SET TASK —
Set out as a numbered list the items starting at the one containing "purple ellipse: moved 1 px down" and ending at the one containing "pink pentagon: rotated 5 degrees clockwise", both included, with the pictures and any blank lines omitted. List only those items.

==================================================

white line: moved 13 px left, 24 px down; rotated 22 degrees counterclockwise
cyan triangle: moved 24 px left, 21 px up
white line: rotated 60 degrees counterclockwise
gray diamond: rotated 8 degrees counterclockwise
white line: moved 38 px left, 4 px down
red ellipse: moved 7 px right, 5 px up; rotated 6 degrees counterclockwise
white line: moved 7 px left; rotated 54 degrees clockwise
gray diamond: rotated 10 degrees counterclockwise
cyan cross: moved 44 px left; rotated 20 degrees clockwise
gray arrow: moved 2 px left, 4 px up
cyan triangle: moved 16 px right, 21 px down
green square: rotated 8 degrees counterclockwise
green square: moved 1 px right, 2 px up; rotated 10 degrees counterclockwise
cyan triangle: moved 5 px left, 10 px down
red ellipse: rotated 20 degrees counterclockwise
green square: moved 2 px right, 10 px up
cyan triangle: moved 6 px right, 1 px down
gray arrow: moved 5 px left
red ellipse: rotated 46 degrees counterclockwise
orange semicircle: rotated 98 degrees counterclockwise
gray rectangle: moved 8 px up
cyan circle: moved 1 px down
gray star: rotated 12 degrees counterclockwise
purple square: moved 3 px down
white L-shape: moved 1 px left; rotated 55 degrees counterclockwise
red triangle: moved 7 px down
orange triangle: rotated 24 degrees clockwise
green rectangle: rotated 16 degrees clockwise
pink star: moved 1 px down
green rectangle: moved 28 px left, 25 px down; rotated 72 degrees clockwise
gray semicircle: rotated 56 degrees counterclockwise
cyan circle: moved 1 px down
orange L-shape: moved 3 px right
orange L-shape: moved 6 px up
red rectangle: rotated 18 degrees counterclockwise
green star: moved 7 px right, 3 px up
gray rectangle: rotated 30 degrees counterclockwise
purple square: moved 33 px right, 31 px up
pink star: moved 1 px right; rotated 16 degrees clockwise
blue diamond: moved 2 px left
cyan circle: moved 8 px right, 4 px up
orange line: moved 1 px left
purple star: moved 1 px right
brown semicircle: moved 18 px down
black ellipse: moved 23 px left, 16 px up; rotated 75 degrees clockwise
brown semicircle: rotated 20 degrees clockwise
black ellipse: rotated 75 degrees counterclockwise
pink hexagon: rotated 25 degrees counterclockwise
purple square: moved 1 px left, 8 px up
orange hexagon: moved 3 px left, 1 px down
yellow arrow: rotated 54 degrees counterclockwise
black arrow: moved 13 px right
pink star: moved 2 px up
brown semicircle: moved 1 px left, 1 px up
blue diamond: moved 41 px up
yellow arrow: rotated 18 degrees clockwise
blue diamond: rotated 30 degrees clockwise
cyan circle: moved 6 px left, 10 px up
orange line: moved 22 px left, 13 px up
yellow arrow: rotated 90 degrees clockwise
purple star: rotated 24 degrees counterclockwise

==================================================

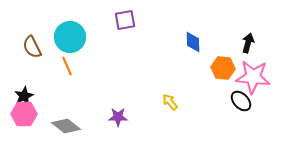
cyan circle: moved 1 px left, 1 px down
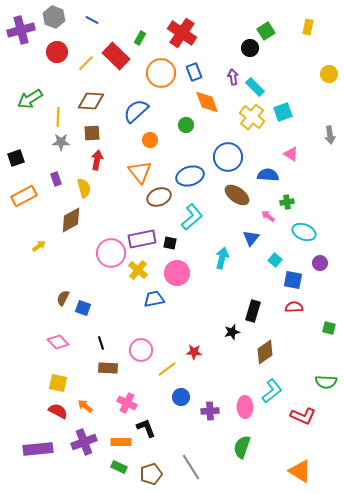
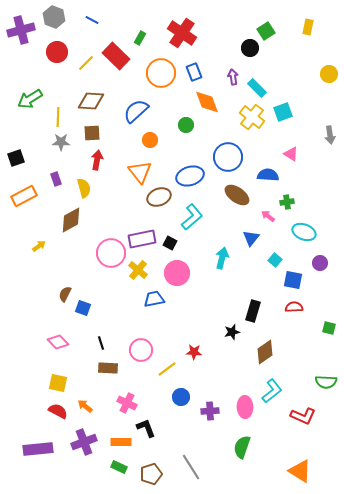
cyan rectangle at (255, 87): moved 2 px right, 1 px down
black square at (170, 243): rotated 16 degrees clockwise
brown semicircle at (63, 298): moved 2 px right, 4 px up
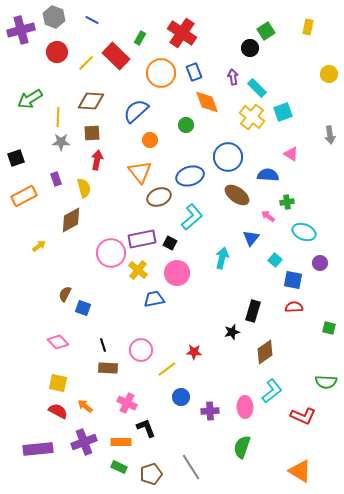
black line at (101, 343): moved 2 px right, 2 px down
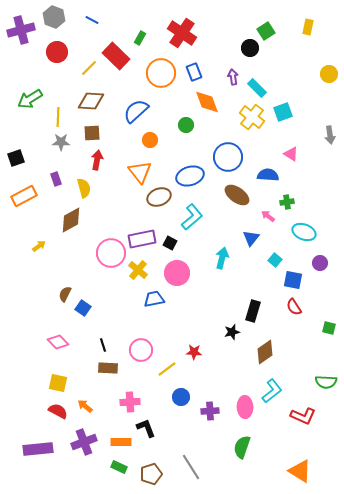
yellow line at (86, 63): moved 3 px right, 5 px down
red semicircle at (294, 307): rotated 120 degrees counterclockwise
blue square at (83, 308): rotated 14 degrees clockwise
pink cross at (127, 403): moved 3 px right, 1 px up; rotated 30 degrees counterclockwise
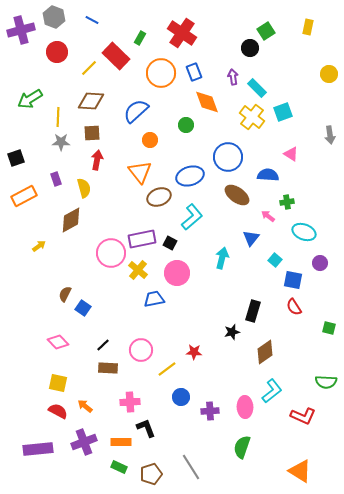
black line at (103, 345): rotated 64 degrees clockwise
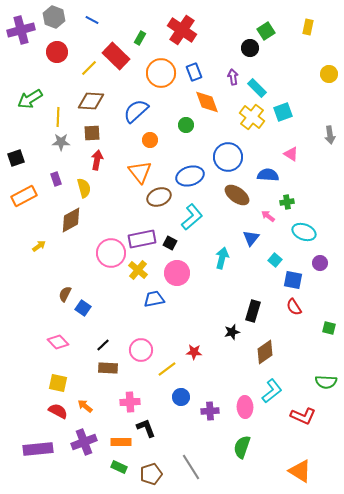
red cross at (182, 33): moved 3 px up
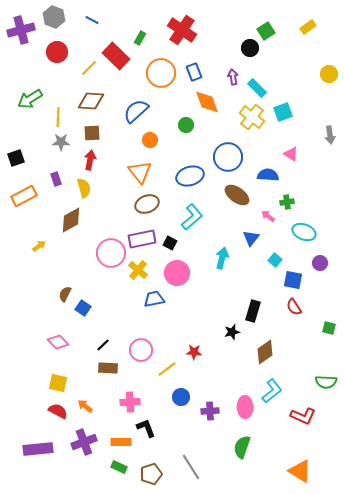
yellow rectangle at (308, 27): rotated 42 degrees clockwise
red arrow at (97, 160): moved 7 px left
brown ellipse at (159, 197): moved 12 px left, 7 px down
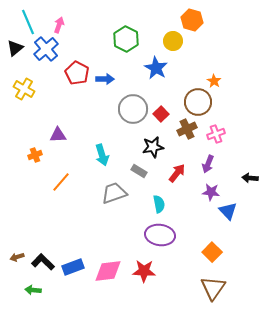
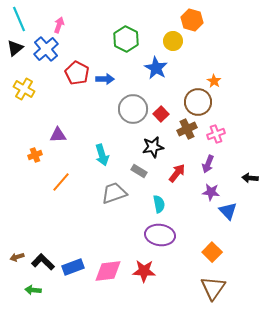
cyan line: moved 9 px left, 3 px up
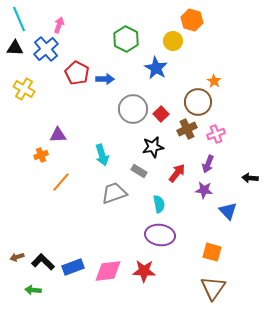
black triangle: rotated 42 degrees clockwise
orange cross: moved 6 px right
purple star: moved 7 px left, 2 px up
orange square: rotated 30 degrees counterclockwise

==================================================

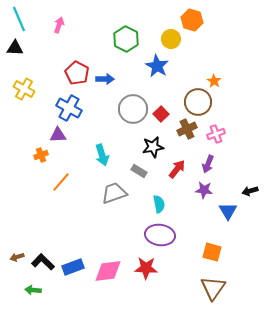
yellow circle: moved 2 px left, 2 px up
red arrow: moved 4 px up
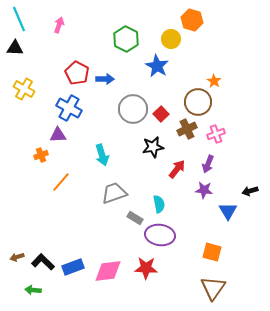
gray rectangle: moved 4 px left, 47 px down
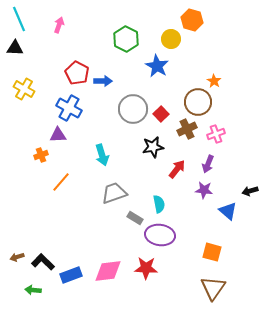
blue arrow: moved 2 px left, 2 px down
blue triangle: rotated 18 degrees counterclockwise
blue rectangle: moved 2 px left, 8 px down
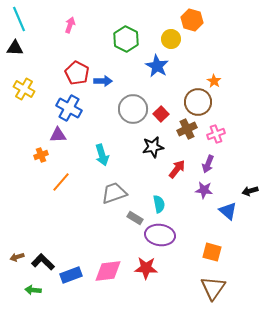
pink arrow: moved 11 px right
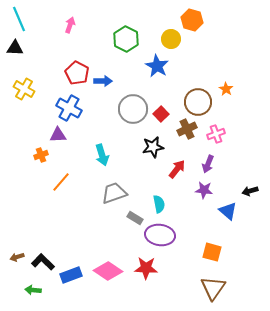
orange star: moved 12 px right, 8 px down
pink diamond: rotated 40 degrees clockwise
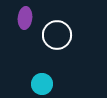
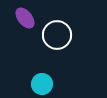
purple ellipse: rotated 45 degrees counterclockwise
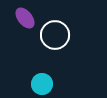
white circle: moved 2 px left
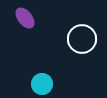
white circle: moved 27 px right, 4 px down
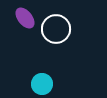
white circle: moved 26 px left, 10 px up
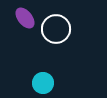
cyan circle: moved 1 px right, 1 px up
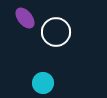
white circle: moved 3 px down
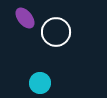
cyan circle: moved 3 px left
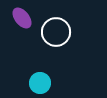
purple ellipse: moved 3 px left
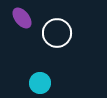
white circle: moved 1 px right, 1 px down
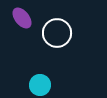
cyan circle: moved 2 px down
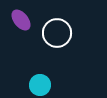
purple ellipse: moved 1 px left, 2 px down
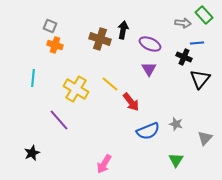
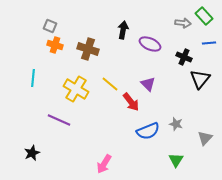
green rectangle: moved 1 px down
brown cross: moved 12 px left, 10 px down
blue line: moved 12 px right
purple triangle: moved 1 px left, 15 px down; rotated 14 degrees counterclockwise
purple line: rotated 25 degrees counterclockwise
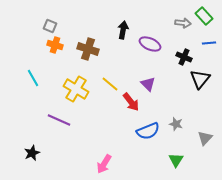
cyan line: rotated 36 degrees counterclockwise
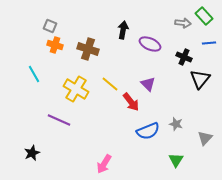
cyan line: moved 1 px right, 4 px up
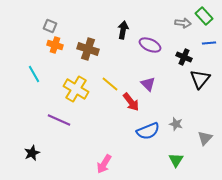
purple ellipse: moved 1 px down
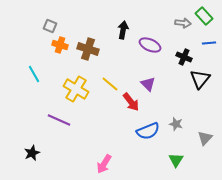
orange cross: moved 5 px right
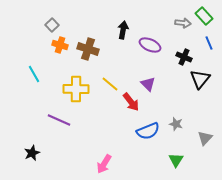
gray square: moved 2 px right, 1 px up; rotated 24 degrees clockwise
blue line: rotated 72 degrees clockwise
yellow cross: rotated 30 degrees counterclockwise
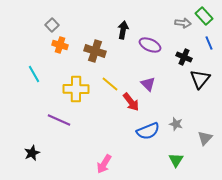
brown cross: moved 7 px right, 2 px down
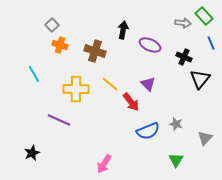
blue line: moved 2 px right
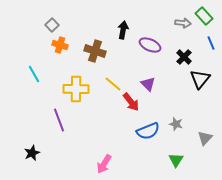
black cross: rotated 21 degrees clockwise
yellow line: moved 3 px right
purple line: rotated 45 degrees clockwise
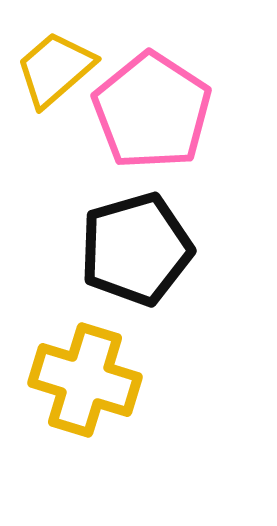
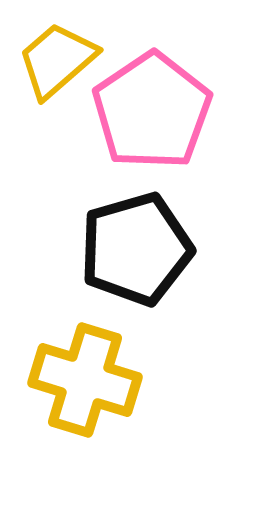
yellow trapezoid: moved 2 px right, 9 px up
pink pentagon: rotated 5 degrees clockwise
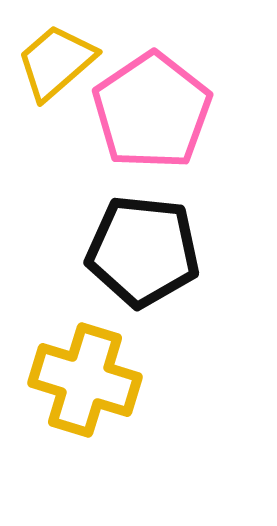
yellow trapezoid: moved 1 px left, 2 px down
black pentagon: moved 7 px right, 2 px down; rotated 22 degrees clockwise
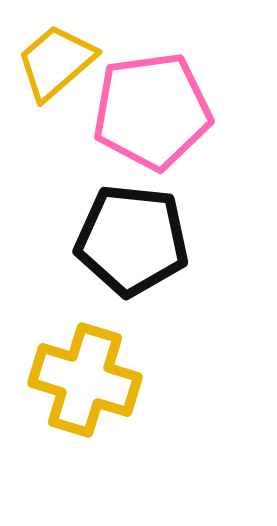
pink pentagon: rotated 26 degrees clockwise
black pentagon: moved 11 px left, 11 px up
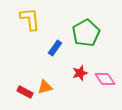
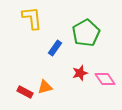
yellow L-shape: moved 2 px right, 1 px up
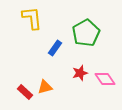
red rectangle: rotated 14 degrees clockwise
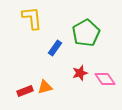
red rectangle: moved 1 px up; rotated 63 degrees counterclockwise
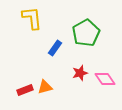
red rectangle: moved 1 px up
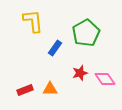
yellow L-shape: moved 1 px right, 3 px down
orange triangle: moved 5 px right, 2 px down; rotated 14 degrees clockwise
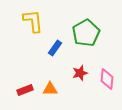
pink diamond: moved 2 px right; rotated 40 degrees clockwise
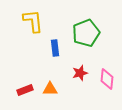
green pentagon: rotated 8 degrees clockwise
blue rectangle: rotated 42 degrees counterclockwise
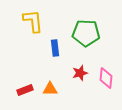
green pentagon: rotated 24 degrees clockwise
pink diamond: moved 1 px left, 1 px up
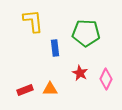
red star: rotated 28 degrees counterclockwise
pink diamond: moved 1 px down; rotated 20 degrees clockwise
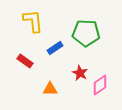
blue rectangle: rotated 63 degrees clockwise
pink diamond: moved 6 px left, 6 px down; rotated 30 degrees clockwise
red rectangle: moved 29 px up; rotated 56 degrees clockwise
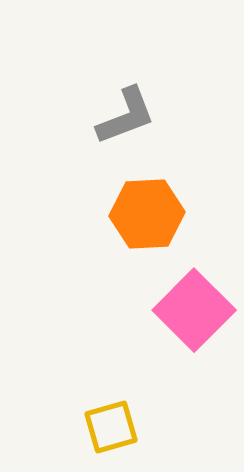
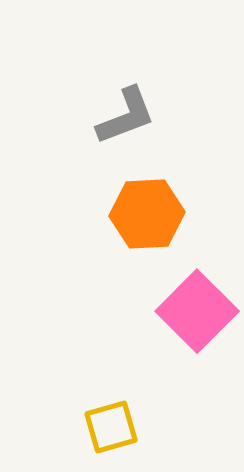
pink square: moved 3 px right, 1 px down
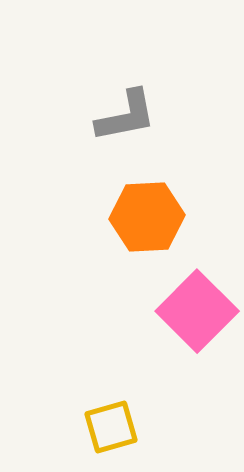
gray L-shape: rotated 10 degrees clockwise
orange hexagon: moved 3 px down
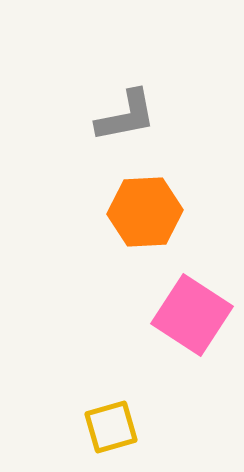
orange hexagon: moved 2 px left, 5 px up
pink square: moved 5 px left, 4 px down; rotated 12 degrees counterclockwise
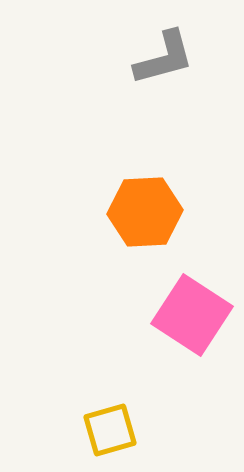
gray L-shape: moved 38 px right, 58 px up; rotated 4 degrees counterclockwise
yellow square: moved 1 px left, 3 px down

==================================================

SOLUTION TO THE EXERCISE —
1. purple ellipse: moved 1 px down
2. orange cross: moved 5 px right
3. gray square: moved 2 px right, 1 px up; rotated 24 degrees clockwise
4. blue line: rotated 72 degrees clockwise
5. yellow cross: rotated 30 degrees counterclockwise
6. brown cross: moved 7 px right, 2 px down
7. blue line: moved 2 px right
8. black cross: rotated 21 degrees clockwise
9. yellow line: moved 3 px right
10. purple line: rotated 45 degrees clockwise
11. yellow trapezoid: moved 2 px right, 9 px up
12. pink pentagon: rotated 5 degrees clockwise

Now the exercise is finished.